**EXERCISE GOAL**
Below are some entries; reproduce them exactly and leave every picture out.

[Data records]

....................

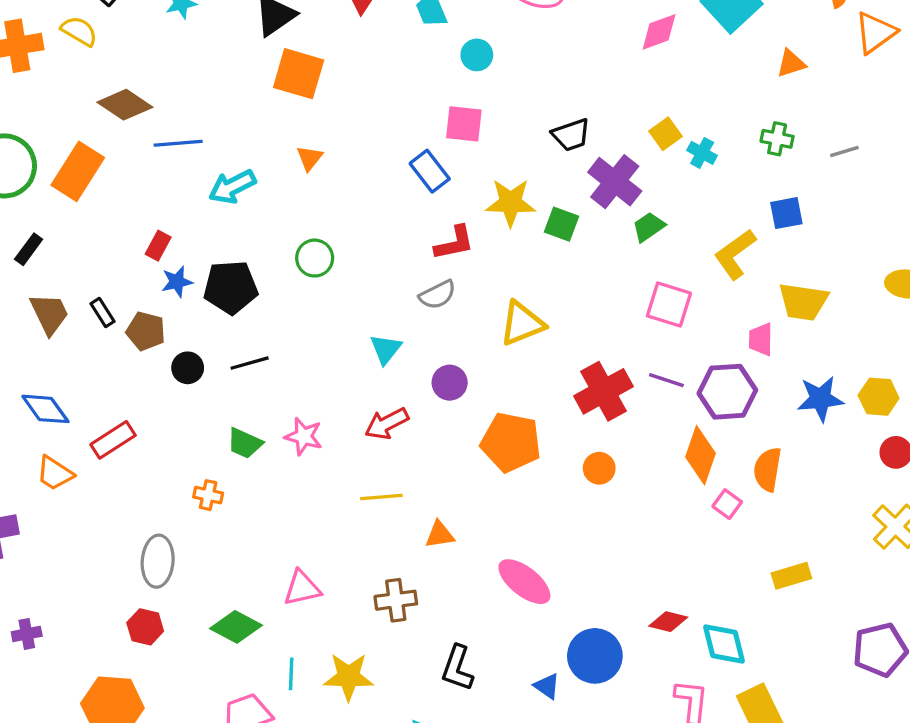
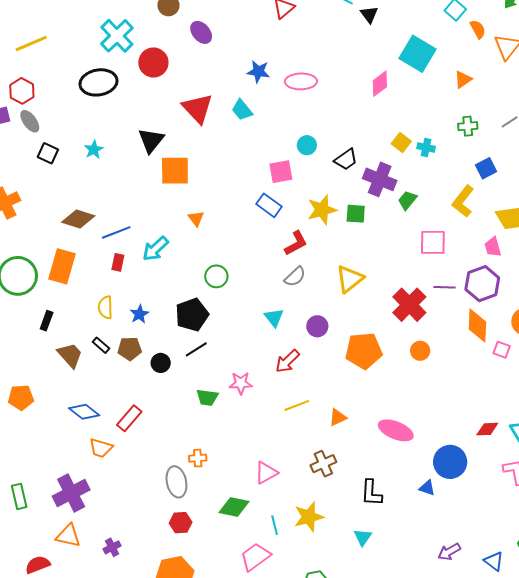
yellow semicircle: (79, 31) -> (105, 307), moved, turned -105
cyan circle: (477, 55) -> (307, 145), moved
red rectangle: (158, 246) -> (118, 262), moved
black pentagon: (231, 287) -> (192, 315), moved
orange cross: (208, 495) -> (198, 458), moved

....................

**WRITTEN SOLUTION**
yellow semicircle: (79, 31) -> (105, 307), moved, turned -105
cyan circle: (477, 55) -> (307, 145), moved
red rectangle: (158, 246) -> (118, 262), moved
black pentagon: (231, 287) -> (192, 315), moved
orange cross: (208, 495) -> (198, 458), moved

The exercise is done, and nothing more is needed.